Problem:
Repeat all of the data word for word so that only the pictures are missing from the copy.

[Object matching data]
>>>

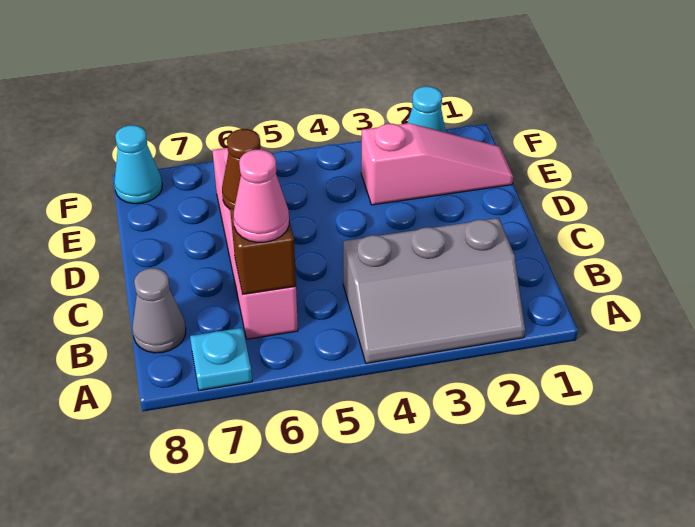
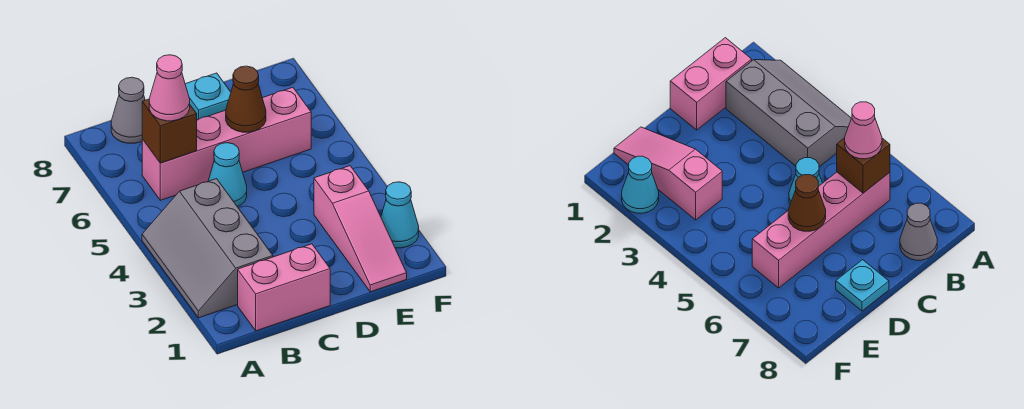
cyan plate A7 level 1 -> cyan plate D8 level 1
none -> pink brick B1:C1 level 1
cyan cone F8 level 1 -> cyan cone C5 level 1

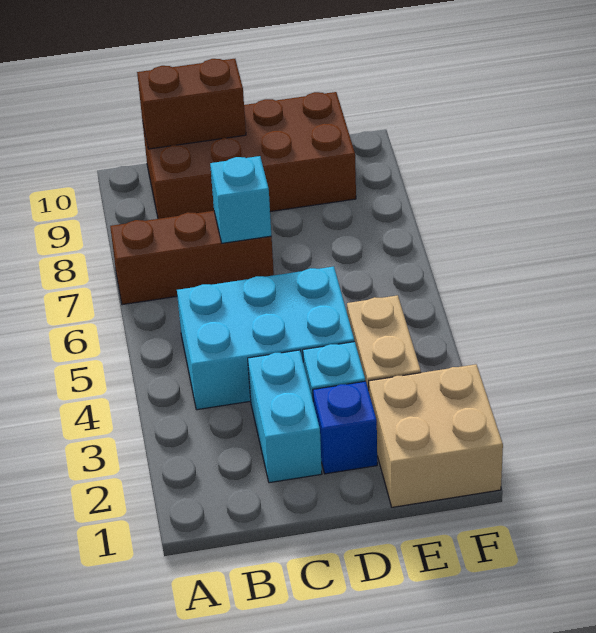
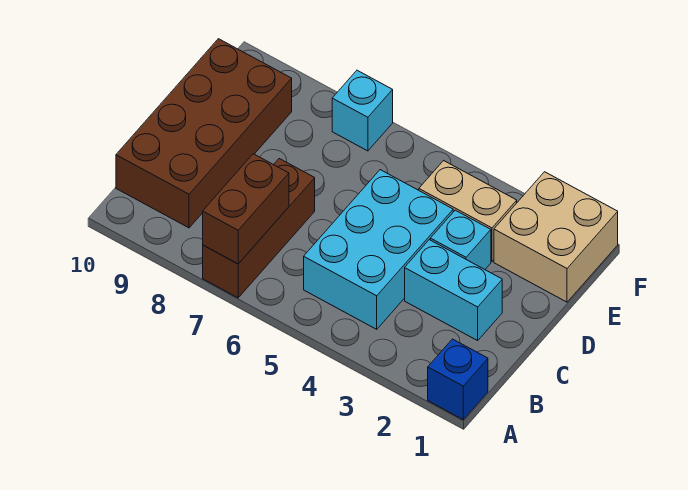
brown brick B10:C10 level 2 -> brown brick A7:B7 level 2
cyan brick C7 level 2 -> cyan brick F7 level 1
blue brick D2 level 1 -> blue brick A1 level 1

<<<

Result of the exercise:
cyan plate A7 level 1 -> cyan plate D8 level 1
none -> pink brick B1:C1 level 1
cyan cone F8 level 1 -> cyan cone C5 level 1

brown brick B10:C10 level 2 -> brown brick A7:B7 level 2
cyan brick C7 level 2 -> cyan brick F7 level 1
blue brick D2 level 1 -> blue brick A1 level 1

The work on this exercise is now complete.